Whatever runs from the line with "The calculadora [verde]" to the end of the records below must be copied exactly, with nothing else included.
-- Opening Marker --
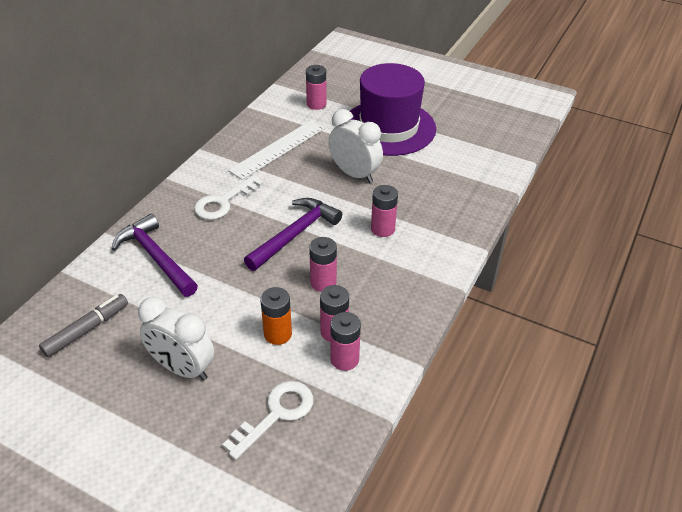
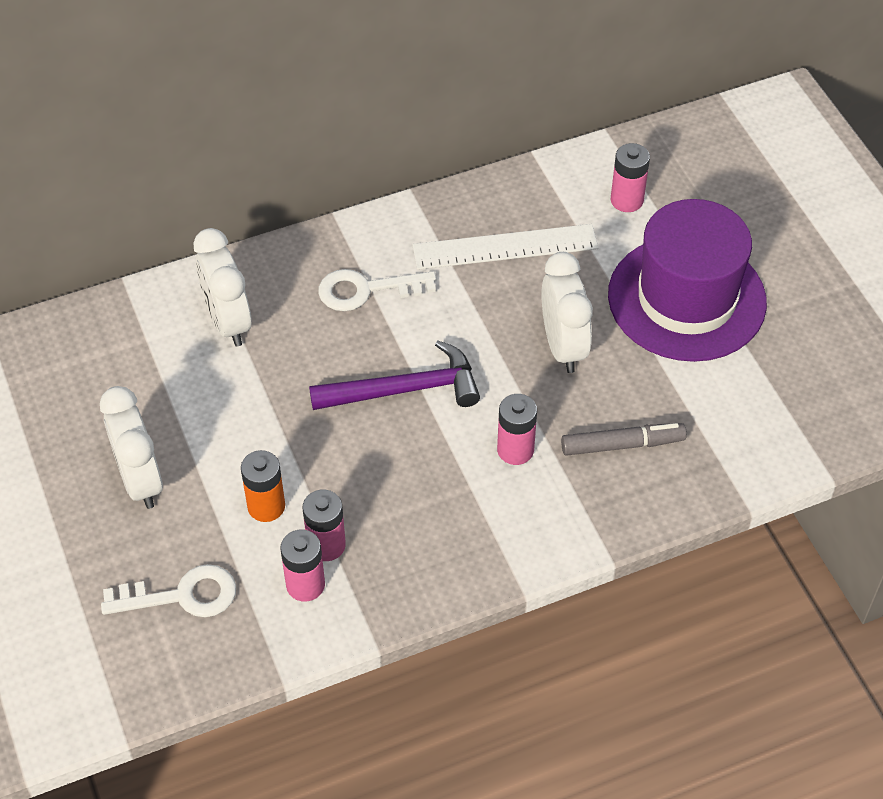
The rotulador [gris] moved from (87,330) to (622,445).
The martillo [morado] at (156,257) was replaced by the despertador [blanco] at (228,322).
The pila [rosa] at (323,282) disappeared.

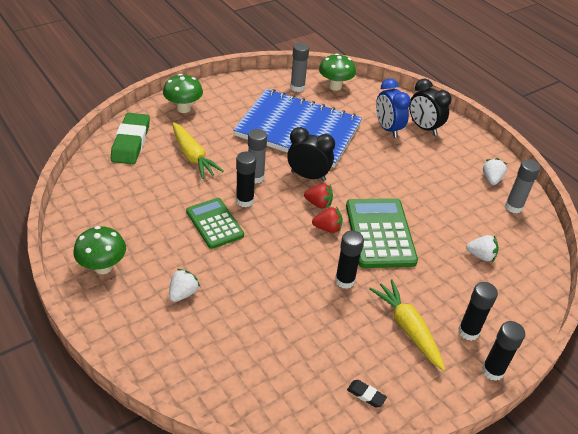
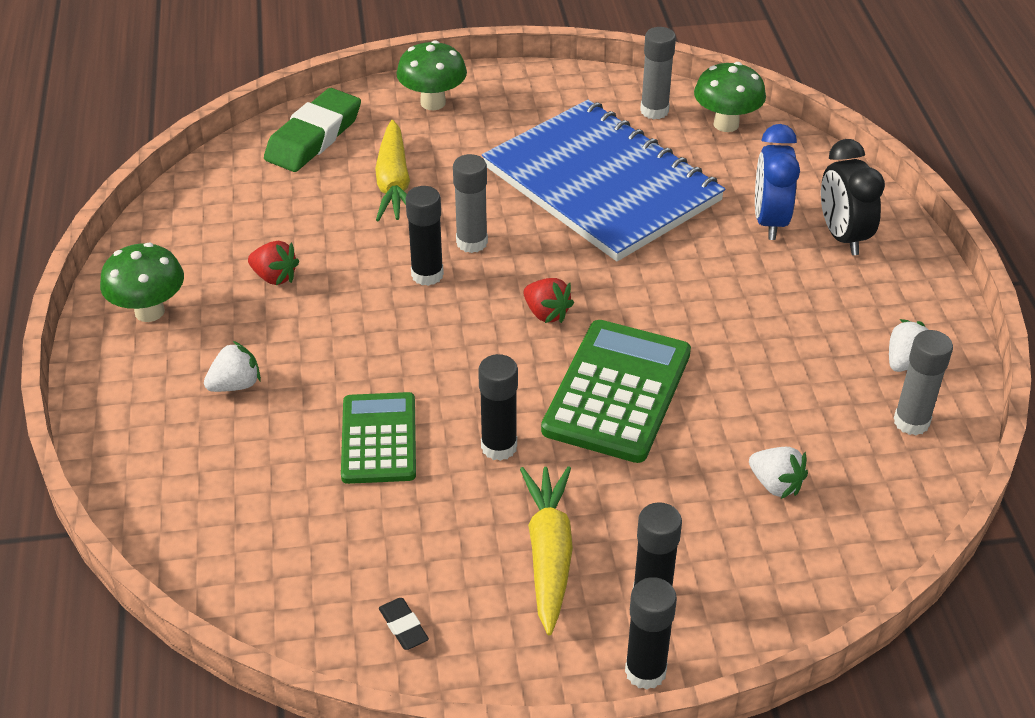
The calculadora [verde] moved from (214,223) to (379,439).
The despertador [negro] at (308,176) disappeared.
The fresa [rojo] moved from (327,228) to (275,277).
-- Closing Marker --
ANSWER SECTION:
The calculadora [verde] moved from (214,223) to (379,439).
The despertador [negro] at (308,176) disappeared.
The fresa [rojo] moved from (327,228) to (275,277).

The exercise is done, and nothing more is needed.